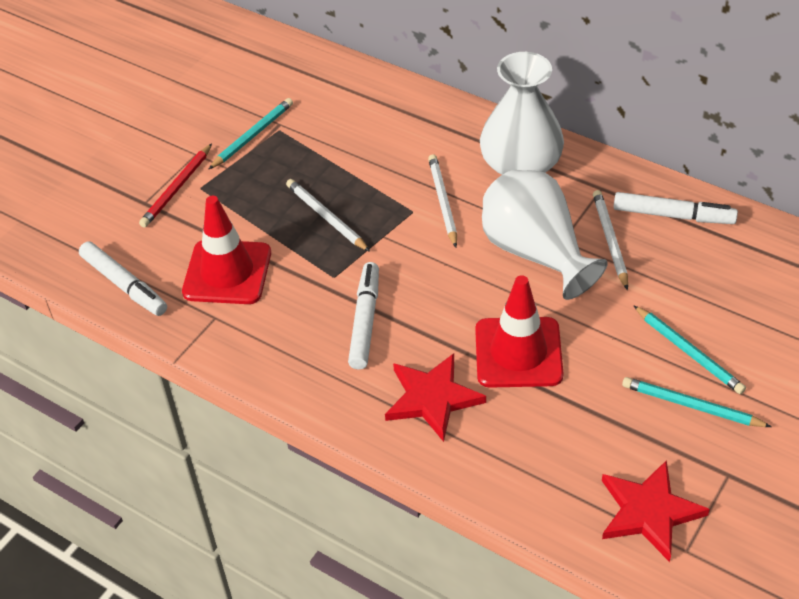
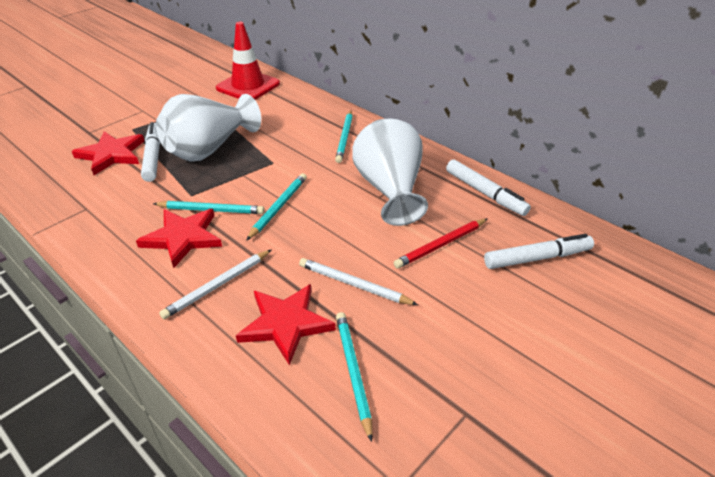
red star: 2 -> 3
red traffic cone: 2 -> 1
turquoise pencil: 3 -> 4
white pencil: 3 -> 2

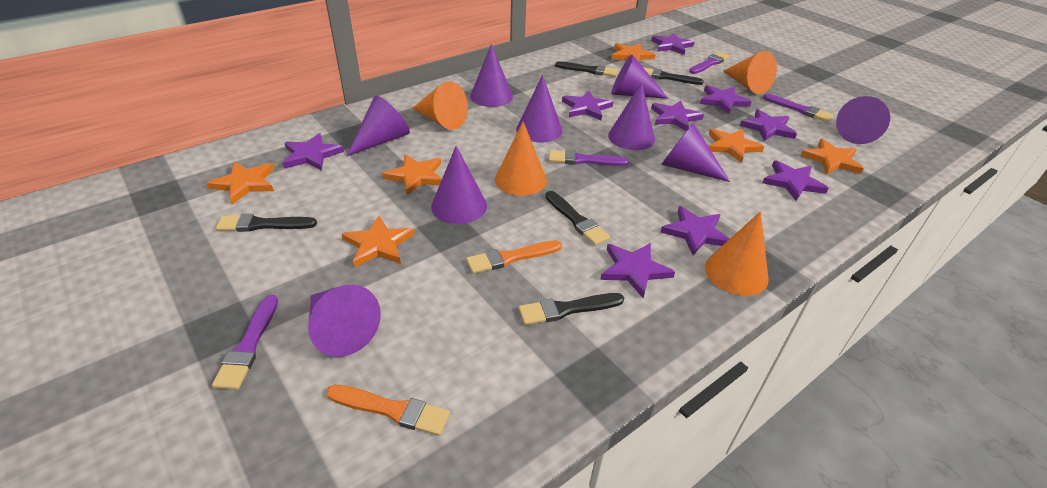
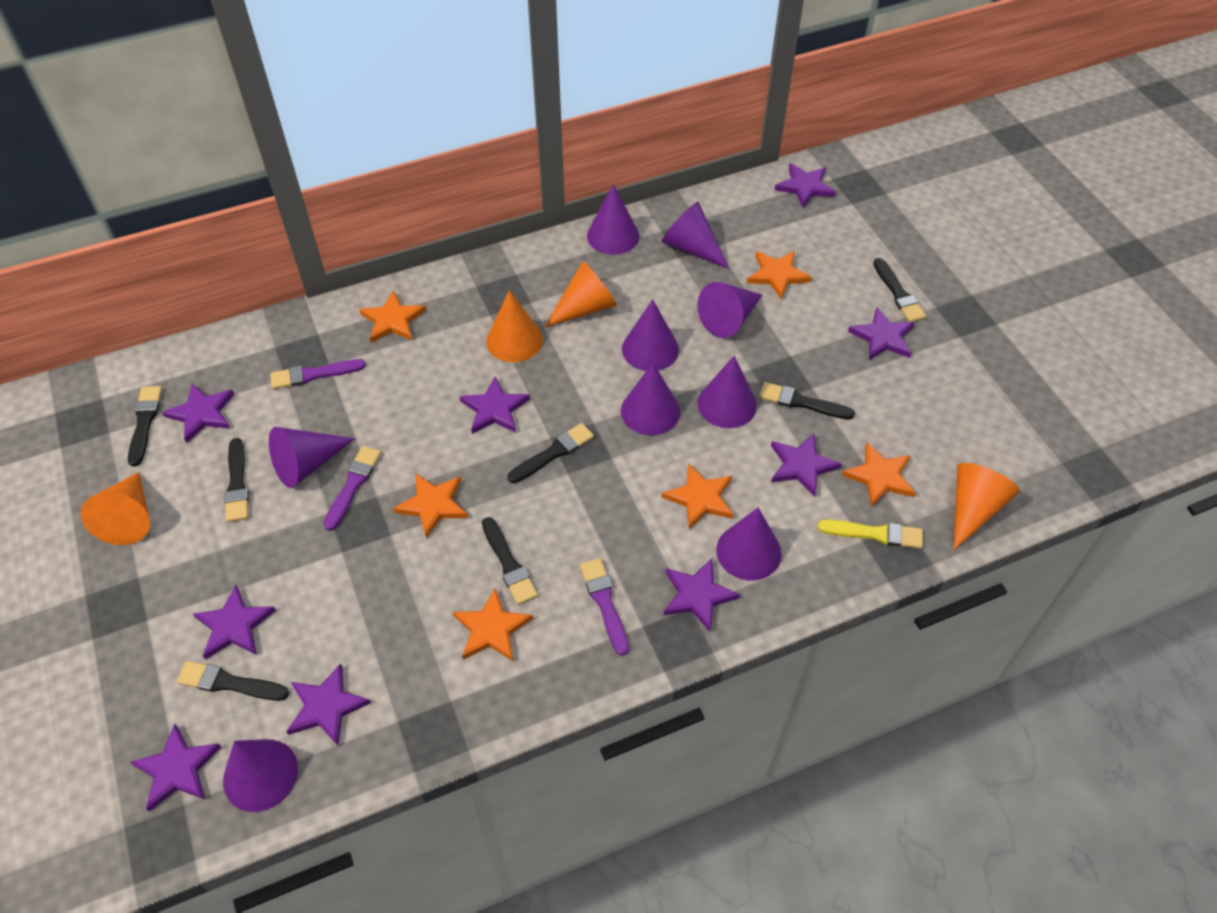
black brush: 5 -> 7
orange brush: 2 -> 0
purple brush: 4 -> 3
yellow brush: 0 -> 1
* * * * * * * * *
The entries must be repeated exactly. Leave the images out.

§ Written response
red star: 2 -> 3
red traffic cone: 2 -> 1
turquoise pencil: 3 -> 4
white pencil: 3 -> 2

black brush: 5 -> 7
orange brush: 2 -> 0
purple brush: 4 -> 3
yellow brush: 0 -> 1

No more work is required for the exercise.